**Material to process:**
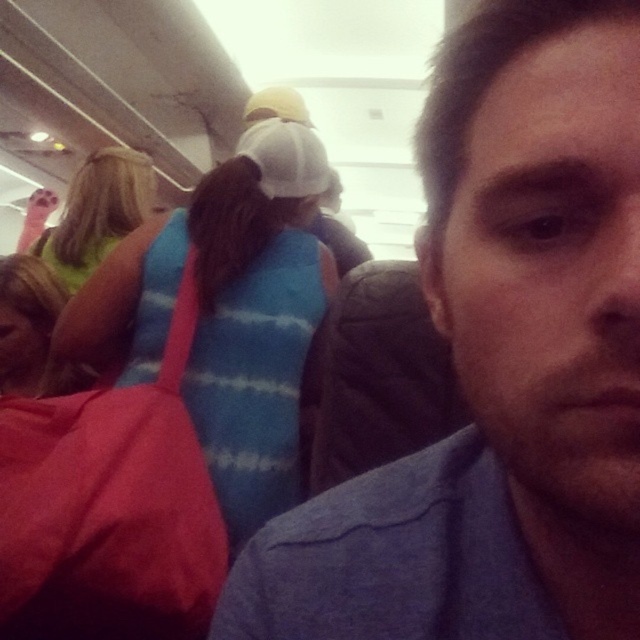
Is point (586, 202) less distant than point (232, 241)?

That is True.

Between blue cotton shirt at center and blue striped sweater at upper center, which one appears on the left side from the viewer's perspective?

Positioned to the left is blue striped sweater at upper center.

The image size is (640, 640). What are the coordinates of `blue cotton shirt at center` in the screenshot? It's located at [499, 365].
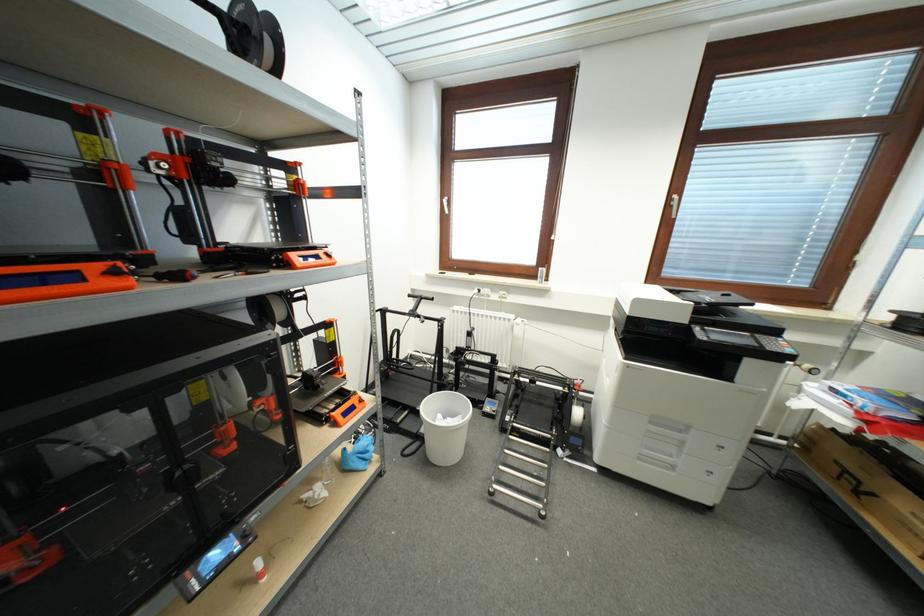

--

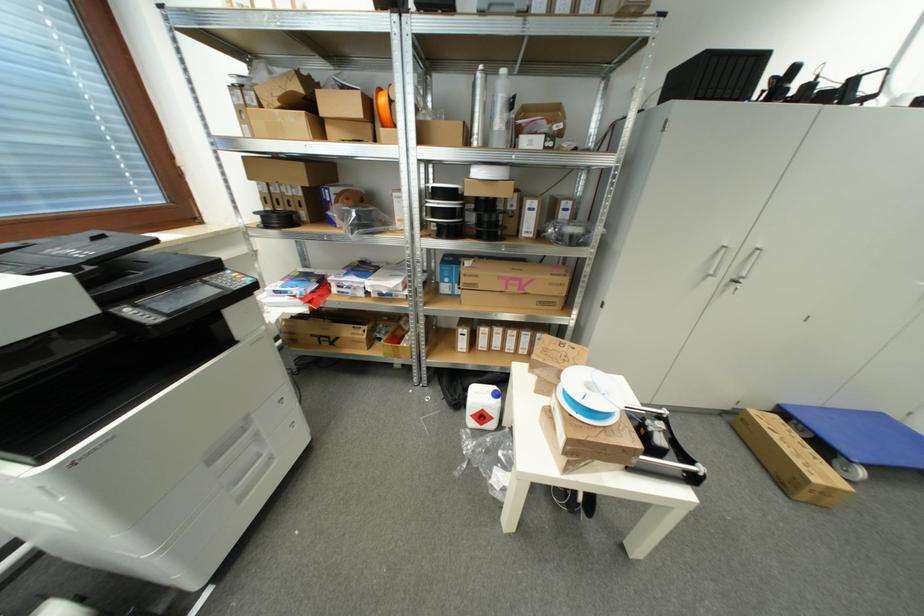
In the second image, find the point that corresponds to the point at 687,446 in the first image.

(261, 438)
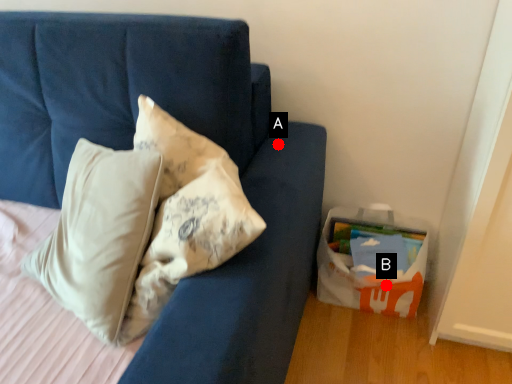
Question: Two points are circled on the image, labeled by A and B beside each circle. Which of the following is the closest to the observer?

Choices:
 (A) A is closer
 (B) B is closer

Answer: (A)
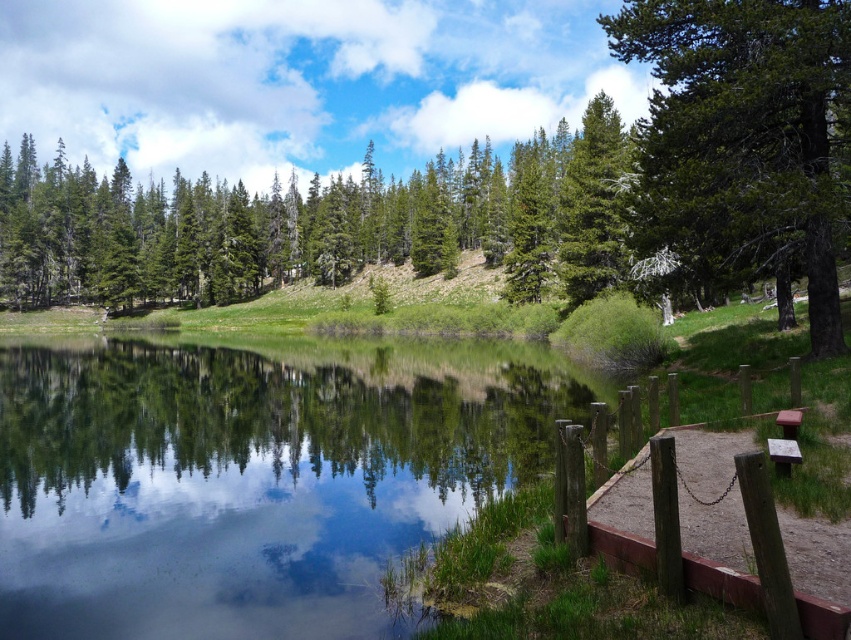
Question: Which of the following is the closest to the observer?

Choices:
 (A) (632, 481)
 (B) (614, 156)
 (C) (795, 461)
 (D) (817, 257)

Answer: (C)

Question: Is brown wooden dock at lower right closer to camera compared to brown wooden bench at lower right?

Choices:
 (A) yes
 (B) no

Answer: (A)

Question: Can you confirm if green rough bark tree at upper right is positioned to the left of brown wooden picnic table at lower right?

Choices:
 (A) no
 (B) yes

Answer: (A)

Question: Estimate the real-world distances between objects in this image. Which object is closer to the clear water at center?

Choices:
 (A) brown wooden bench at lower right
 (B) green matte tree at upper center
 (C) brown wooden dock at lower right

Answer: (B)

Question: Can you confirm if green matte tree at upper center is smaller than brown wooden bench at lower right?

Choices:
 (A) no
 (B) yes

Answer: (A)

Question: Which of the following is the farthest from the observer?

**Goal:**
Could you transcribe word for word the lines of the entries above, starting at the line that contains "Question: Estimate the" and stopping after the line that contains "Question: Which of the following is the farthest"?

**Complete answer:**
Question: Estimate the real-world distances between objects in this image. Which object is closer to the clear water at center?

Choices:
 (A) brown wooden bench at lower right
 (B) green matte tree at upper center
 (C) brown wooden dock at lower right

Answer: (B)

Question: Can you confirm if green matte tree at upper center is smaller than brown wooden bench at lower right?

Choices:
 (A) no
 (B) yes

Answer: (A)

Question: Which of the following is the farthest from the observer?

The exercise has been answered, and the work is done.